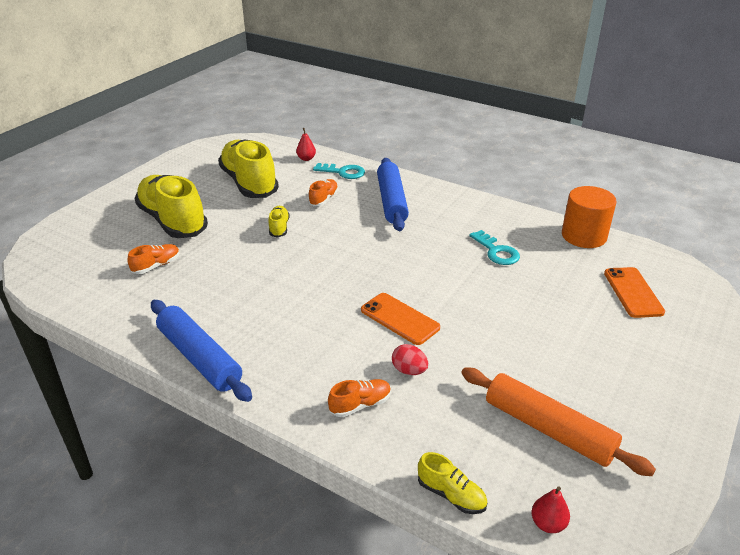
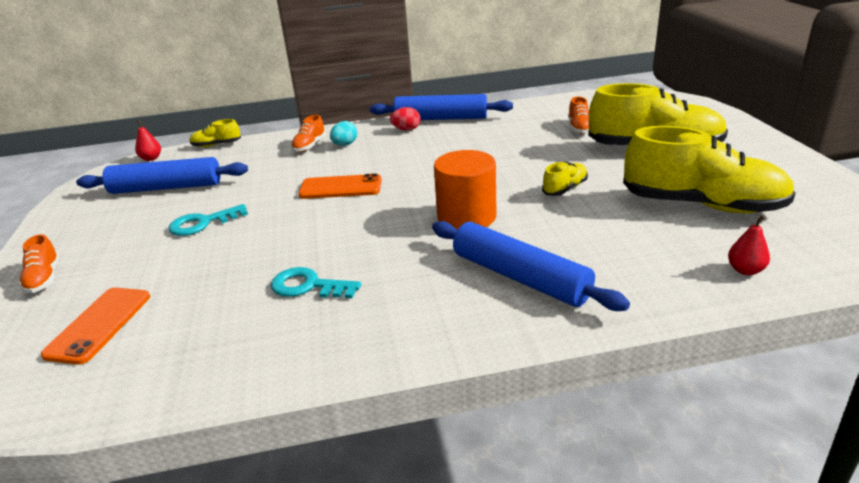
camera: 140 degrees right, 5 degrees down
yellow shoe [268,206,290,238] -> yellow shoe turned 90 degrees counterclockwise [542,162,588,196]
orange shoe [308,179,338,206] -> orange shoe moved to [19,234,60,293]
turquoise key [313,163,365,179] -> turquoise key moved to [169,204,248,236]
red egg [392,344,428,375] -> red egg moved to [390,107,421,130]
orange rolling pin [461,368,656,476] -> blue rolling pin [76,157,248,194]
orange cylinder [562,186,617,248] -> orange cylinder moved to [434,150,496,230]
orange phone [604,267,665,318] -> orange phone turned 60 degrees clockwise [41,288,150,365]
none -> turquoise egg [330,121,358,146]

....................

The line containing "turquoise key [313,163,365,179]" marks the start. Reproduce it and all lines after it through the end of the listing, exactly and alone.

■ Answer ■
turquoise key [313,163,365,179] -> turquoise key moved to [169,204,248,236]
red egg [392,344,428,375] -> red egg moved to [390,107,421,130]
orange rolling pin [461,368,656,476] -> blue rolling pin [76,157,248,194]
orange cylinder [562,186,617,248] -> orange cylinder moved to [434,150,496,230]
orange phone [604,267,665,318] -> orange phone turned 60 degrees clockwise [41,288,150,365]
none -> turquoise egg [330,121,358,146]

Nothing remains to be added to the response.